# [Given data]
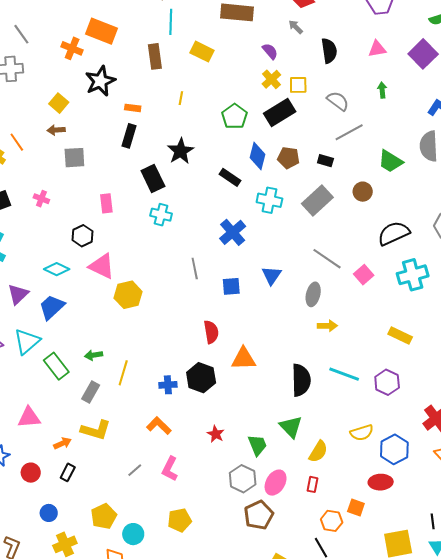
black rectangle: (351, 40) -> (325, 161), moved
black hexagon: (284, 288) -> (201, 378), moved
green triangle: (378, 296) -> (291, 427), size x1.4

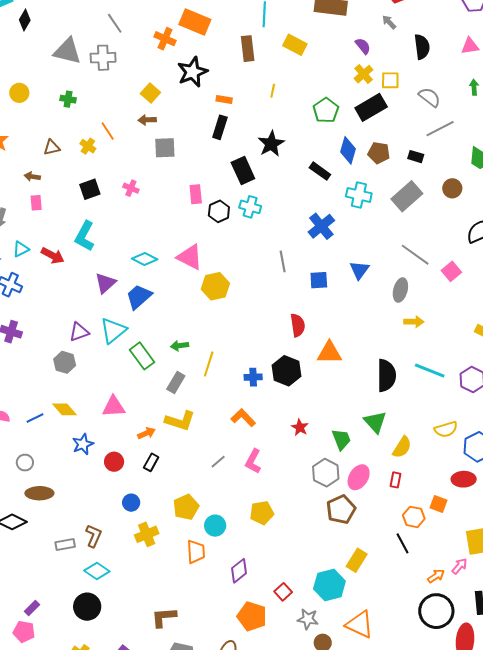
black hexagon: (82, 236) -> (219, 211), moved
--
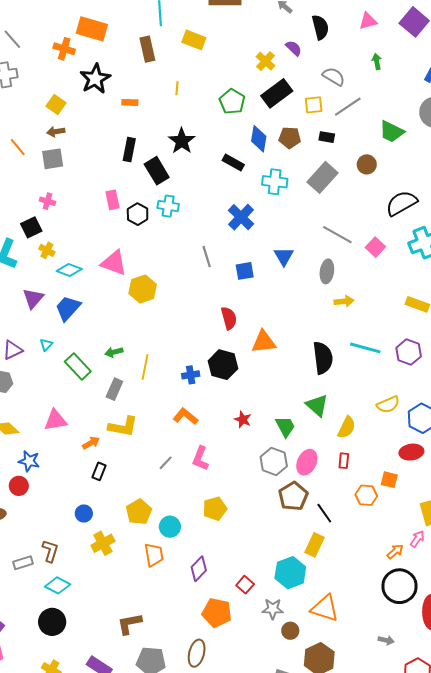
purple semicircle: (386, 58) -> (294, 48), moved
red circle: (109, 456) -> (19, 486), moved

# [Exercise objective]
Line for line, output the entries above from the line with "black rectangle: (351, 40)" to the line with "black hexagon: (82, 236) -> (219, 211), moved", both included, and nothing more. Skip pictures.

# [Response area]
black rectangle: (351, 40) -> (325, 161), moved
black hexagon: (284, 288) -> (201, 378), moved
green triangle: (378, 296) -> (291, 427), size x1.4

black hexagon: (82, 236) -> (219, 211), moved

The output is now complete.